─── DATA FOR THIS EXERCISE ───
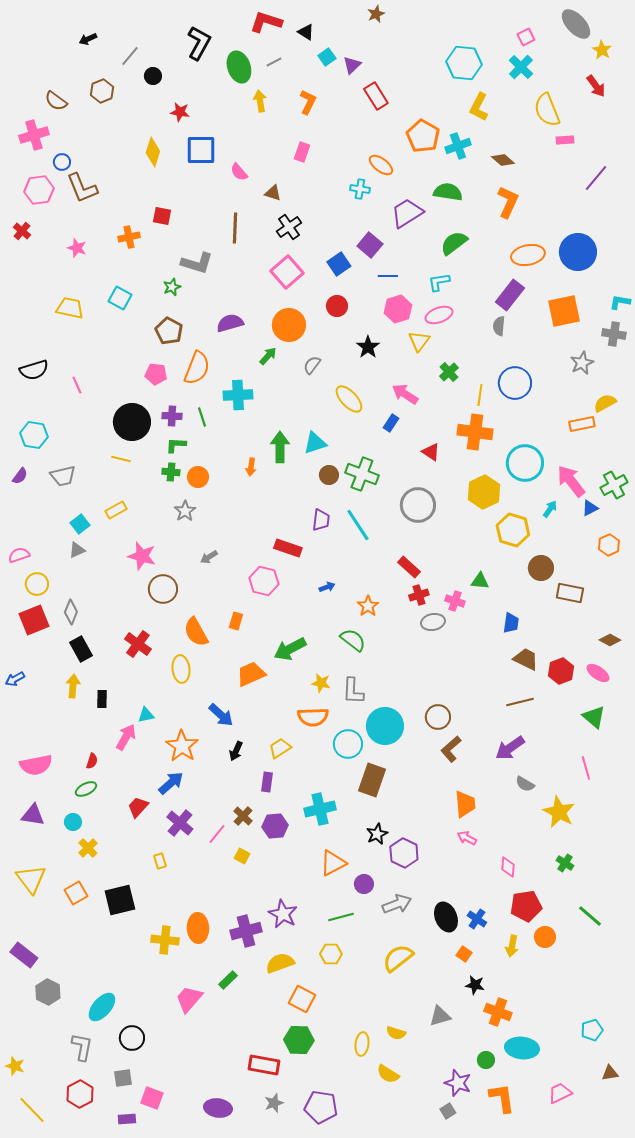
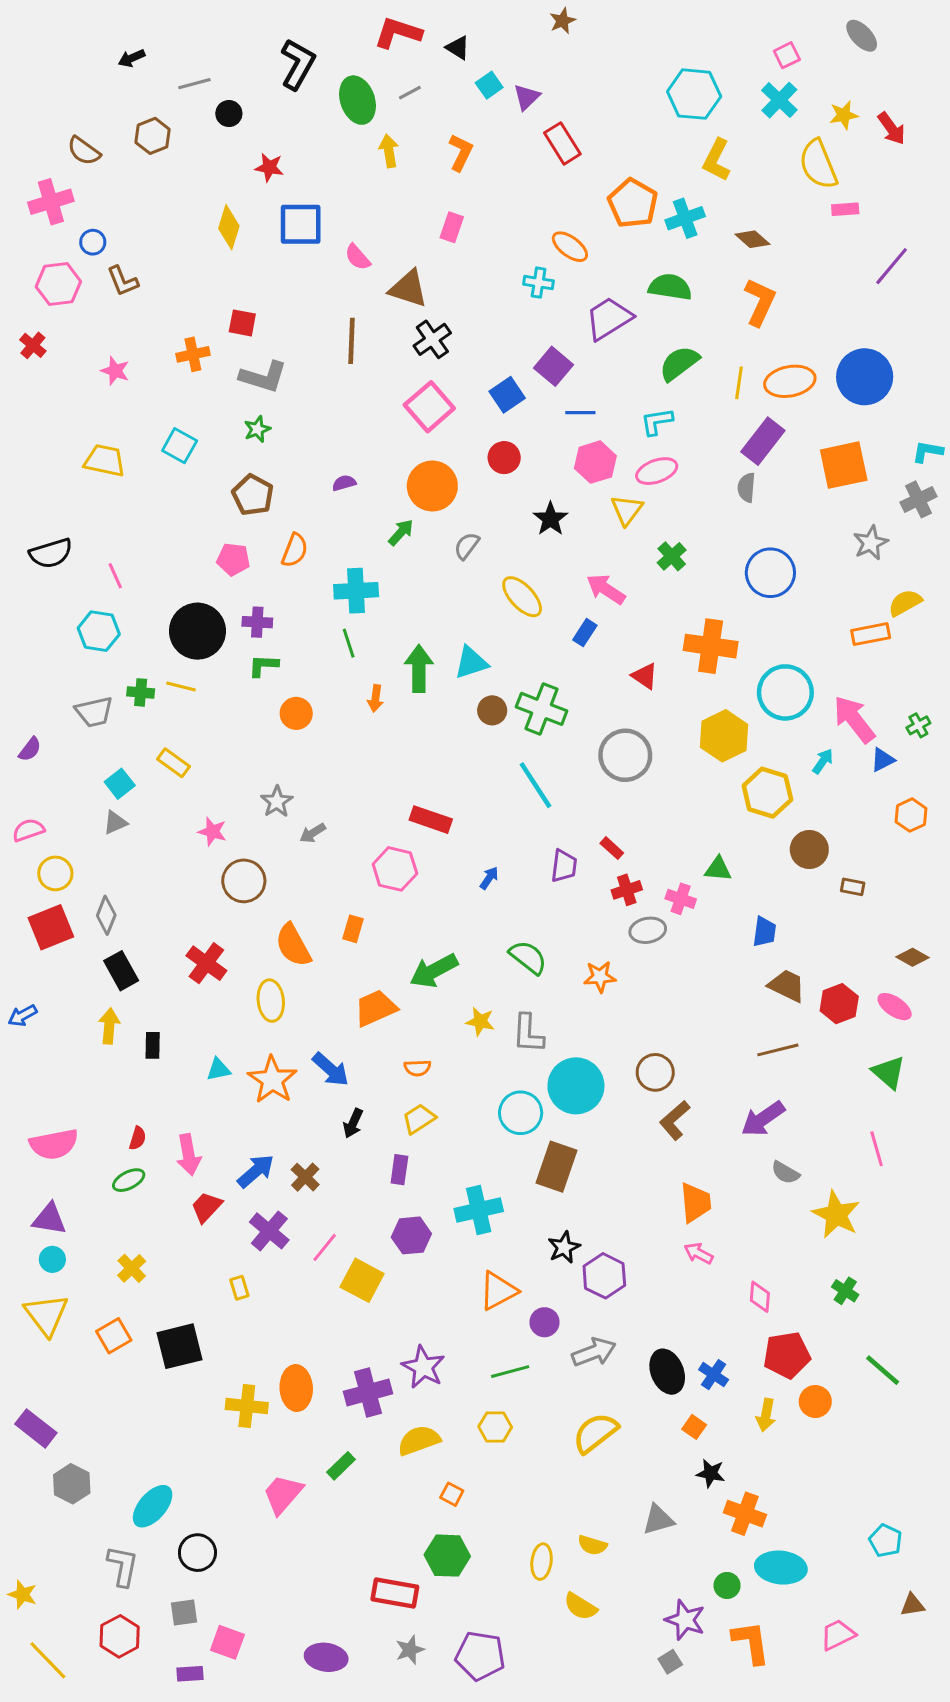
gray ellipse: (576, 24) -> (862, 36), size x0.7
yellow star: (602, 50) -> (844, 115), moved, turned 30
gray line: (130, 56) -> (194, 84), turned 35
brown L-shape: (82, 188) -> (123, 281), size x0.7
brown triangle: (273, 193) -> (408, 289), size x1.6
gray L-shape: (197, 263) -> (263, 377), moved
purple semicircle: (230, 323) -> (344, 483), size x0.6
gray cross: (614, 334) -> (918, 499), turned -35
orange semicircle: (197, 368) -> (295, 550), size x0.7
yellow line: (480, 395) -> (739, 383), moved
green line: (202, 417) -> (349, 643), moved
cyan hexagon: (34, 435) -> (99, 631), moved
green cross: (171, 472) -> (141, 692), moved
purple semicircle: (20, 476) -> (30, 749), moved
green cross: (614, 485) -> (918, 725), size x0.6
yellow rectangle: (116, 510) -> (174, 763), turned 65
gray star: (185, 511) -> (277, 802), moved
purple trapezoid: (321, 520) -> (564, 866), moved
pink star: (142, 556) -> (212, 832), size x0.7
red rectangle: (409, 567) -> (612, 848), size x0.7
blue arrow: (327, 587) -> (489, 878), turned -35
brown rectangle: (570, 593) -> (853, 887), size x0.6
orange star: (368, 606) -> (600, 977), moved, turned 30
orange semicircle: (313, 717) -> (417, 1068), moved, size x0.6
pink arrow: (126, 737) -> (188, 1155), moved, turned 140
orange star: (182, 746) -> (272, 1080), moved
brown cross: (243, 816) -> (305, 1177), moved
cyan circle: (73, 822) -> (52, 1259), moved
yellow square: (242, 856) -> (362, 1280), size x1.8
orange square: (302, 999) -> (452, 1494), size x0.6
cyan pentagon: (592, 1030) -> (886, 1541), turned -30

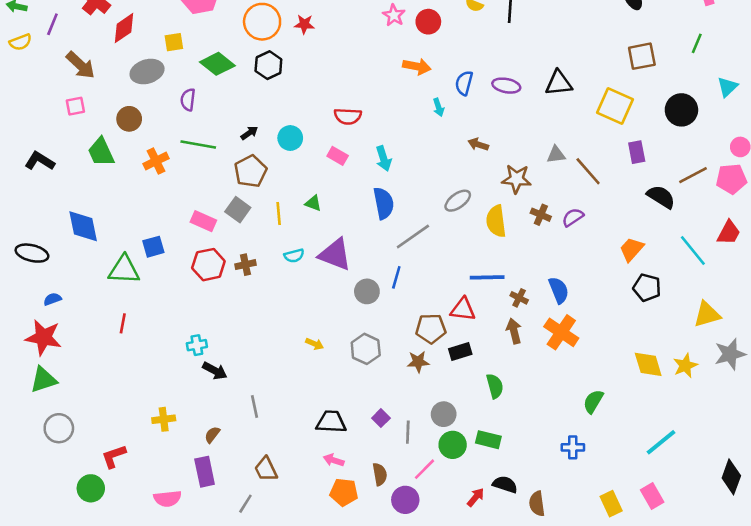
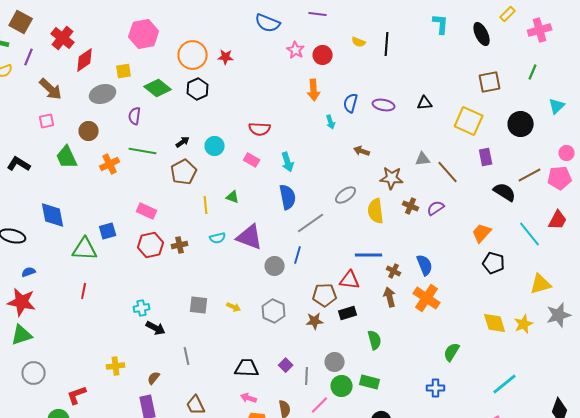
orange arrow: (417, 66) -> (314, 90), turned 75
black triangle: (559, 83) -> (425, 103), size x0.7
gray square: (238, 210) -> (199, 305), moved, turned -30

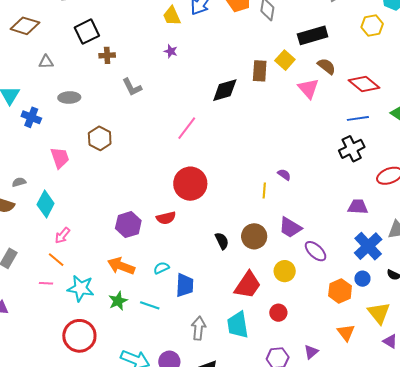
───
EXERCISE DESCRIPTION
Except for the pictures, set down each line of the records exactly as it appears.

SOLUTION BELOW
gray ellipse: (576, 24) -> (862, 36), size x0.7
yellow star: (602, 50) -> (844, 115), moved, turned 30
gray line: (130, 56) -> (194, 84), turned 35
brown L-shape: (82, 188) -> (123, 281), size x0.7
brown triangle: (273, 193) -> (408, 289), size x1.6
gray L-shape: (197, 263) -> (263, 377), moved
purple semicircle: (230, 323) -> (344, 483), size x0.6
gray cross: (614, 334) -> (918, 499), turned -35
orange semicircle: (197, 368) -> (295, 550), size x0.7
yellow line: (480, 395) -> (739, 383), moved
green line: (202, 417) -> (349, 643), moved
cyan hexagon: (34, 435) -> (99, 631), moved
green cross: (171, 472) -> (141, 692), moved
purple semicircle: (20, 476) -> (30, 749), moved
green cross: (614, 485) -> (918, 725), size x0.6
yellow rectangle: (116, 510) -> (174, 763), turned 65
gray star: (185, 511) -> (277, 802), moved
purple trapezoid: (321, 520) -> (564, 866), moved
pink star: (142, 556) -> (212, 832), size x0.7
red rectangle: (409, 567) -> (612, 848), size x0.7
blue arrow: (327, 587) -> (489, 878), turned -35
brown rectangle: (570, 593) -> (853, 887), size x0.6
orange star: (368, 606) -> (600, 977), moved, turned 30
orange semicircle: (313, 717) -> (417, 1068), moved, size x0.6
pink arrow: (126, 737) -> (188, 1155), moved, turned 140
orange star: (182, 746) -> (272, 1080), moved
brown cross: (243, 816) -> (305, 1177), moved
cyan circle: (73, 822) -> (52, 1259), moved
yellow square: (242, 856) -> (362, 1280), size x1.8
orange square: (302, 999) -> (452, 1494), size x0.6
cyan pentagon: (592, 1030) -> (886, 1541), turned -30

orange arrow: (417, 66) -> (314, 90), turned 75
black triangle: (559, 83) -> (425, 103), size x0.7
gray square: (238, 210) -> (199, 305), moved, turned -30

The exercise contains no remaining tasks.